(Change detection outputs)
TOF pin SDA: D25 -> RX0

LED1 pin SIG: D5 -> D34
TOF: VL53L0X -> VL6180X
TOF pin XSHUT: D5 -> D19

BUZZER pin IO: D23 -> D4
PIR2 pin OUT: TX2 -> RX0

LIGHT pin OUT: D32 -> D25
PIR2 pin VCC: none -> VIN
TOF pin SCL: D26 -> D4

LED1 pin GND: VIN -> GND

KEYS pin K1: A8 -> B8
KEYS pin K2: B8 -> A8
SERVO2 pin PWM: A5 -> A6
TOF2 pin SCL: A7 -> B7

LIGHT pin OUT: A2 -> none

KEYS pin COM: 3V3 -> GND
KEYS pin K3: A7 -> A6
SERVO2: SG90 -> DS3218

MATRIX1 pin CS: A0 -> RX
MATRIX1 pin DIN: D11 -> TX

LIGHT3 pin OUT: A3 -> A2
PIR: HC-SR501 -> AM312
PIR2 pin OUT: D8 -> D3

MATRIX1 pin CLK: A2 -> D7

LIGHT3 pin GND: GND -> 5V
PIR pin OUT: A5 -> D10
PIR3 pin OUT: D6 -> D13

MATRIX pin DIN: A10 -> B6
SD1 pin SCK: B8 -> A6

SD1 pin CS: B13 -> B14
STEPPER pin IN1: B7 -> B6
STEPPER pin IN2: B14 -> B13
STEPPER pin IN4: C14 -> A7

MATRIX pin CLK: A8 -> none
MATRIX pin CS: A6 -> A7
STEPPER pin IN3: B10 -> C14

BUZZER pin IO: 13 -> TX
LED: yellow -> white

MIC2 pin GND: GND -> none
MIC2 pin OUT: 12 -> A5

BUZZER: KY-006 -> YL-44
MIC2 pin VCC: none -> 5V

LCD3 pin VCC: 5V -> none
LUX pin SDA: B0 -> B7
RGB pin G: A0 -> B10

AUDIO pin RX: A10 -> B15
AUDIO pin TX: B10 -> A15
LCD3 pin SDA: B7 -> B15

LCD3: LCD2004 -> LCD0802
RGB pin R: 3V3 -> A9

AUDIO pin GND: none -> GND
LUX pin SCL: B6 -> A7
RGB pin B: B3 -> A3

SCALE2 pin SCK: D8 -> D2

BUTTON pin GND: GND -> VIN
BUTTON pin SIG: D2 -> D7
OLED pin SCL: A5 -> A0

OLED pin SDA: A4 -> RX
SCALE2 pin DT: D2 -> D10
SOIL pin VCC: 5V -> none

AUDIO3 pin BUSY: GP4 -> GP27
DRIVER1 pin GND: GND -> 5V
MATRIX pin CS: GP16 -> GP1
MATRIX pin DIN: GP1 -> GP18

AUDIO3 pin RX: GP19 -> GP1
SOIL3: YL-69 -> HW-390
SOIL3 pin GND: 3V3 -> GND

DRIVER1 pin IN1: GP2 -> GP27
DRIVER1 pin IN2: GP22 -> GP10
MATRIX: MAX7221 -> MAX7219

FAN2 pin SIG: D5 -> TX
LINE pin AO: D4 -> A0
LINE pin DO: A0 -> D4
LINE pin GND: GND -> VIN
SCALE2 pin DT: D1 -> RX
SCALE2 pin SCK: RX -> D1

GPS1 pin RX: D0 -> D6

§ **Problem description**
Your task is to extract all of the records exactly.

§ **Exercise answer**
TOF pin SDA: D25 -> RX0

LED1 pin SIG: D5 -> D34
TOF: VL53L0X -> VL6180X
TOF pin XSHUT: D5 -> D19

BUZZER pin IO: D23 -> D4
PIR2 pin OUT: TX2 -> RX0

LIGHT pin OUT: D32 -> D25
PIR2 pin VCC: none -> VIN
TOF pin SCL: D26 -> D4

LED1 pin GND: VIN -> GND

KEYS pin K1: A8 -> B8
KEYS pin K2: B8 -> A8
SERVO2 pin PWM: A5 -> A6
TOF2 pin SCL: A7 -> B7

LIGHT pin OUT: A2 -> none

KEYS pin COM: 3V3 -> GND
KEYS pin K3: A7 -> A6
SERVO2: SG90 -> DS3218

MATRIX1 pin CS: A0 -> RX
MATRIX1 pin DIN: D11 -> TX

LIGHT3 pin OUT: A3 -> A2
PIR: HC-SR501 -> AM312
PIR2 pin OUT: D8 -> D3

MATRIX1 pin CLK: A2 -> D7

LIGHT3 pin GND: GND -> 5V
PIR pin OUT: A5 -> D10
PIR3 pin OUT: D6 -> D13

MATRIX pin DIN: A10 -> B6
SD1 pin SCK: B8 -> A6

SD1 pin CS: B13 -> B14
STEPPER pin IN1: B7 -> B6
STEPPER pin IN2: B14 -> B13
STEPPER pin IN4: C14 -> A7

MATRIX pin CLK: A8 -> none
MATRIX pin CS: A6 -> A7
STEPPER pin IN3: B10 -> C14

BUZZER pin IO: 13 -> TX
LED: yellow -> white

MIC2 pin GND: GND -> none
MIC2 pin OUT: 12 -> A5

BUZZER: KY-006 -> YL-44
MIC2 pin VCC: none -> 5V

LCD3 pin VCC: 5V -> none
LUX pin SDA: B0 -> B7
RGB pin G: A0 -> B10

AUDIO pin RX: A10 -> B15
AUDIO pin TX: B10 -> A15
LCD3 pin SDA: B7 -> B15

LCD3: LCD2004 -> LCD0802
RGB pin R: 3V3 -> A9

AUDIO pin GND: none -> GND
LUX pin SCL: B6 -> A7
RGB pin B: B3 -> A3

SCALE2 pin SCK: D8 -> D2

BUTTON pin GND: GND -> VIN
BUTTON pin SIG: D2 -> D7
OLED pin SCL: A5 -> A0

OLED pin SDA: A4 -> RX
SCALE2 pin DT: D2 -> D10
SOIL pin VCC: 5V -> none

AUDIO3 pin BUSY: GP4 -> GP27
DRIVER1 pin GND: GND -> 5V
MATRIX pin CS: GP16 -> GP1
MATRIX pin DIN: GP1 -> GP18

AUDIO3 pin RX: GP19 -> GP1
SOIL3: YL-69 -> HW-390
SOIL3 pin GND: 3V3 -> GND

DRIVER1 pin IN1: GP2 -> GP27
DRIVER1 pin IN2: GP22 -> GP10
MATRIX: MAX7221 -> MAX7219

FAN2 pin SIG: D5 -> TX
LINE pin AO: D4 -> A0
LINE pin DO: A0 -> D4
LINE pin GND: GND -> VIN
SCALE2 pin DT: D1 -> RX
SCALE2 pin SCK: RX -> D1

GPS1 pin RX: D0 -> D6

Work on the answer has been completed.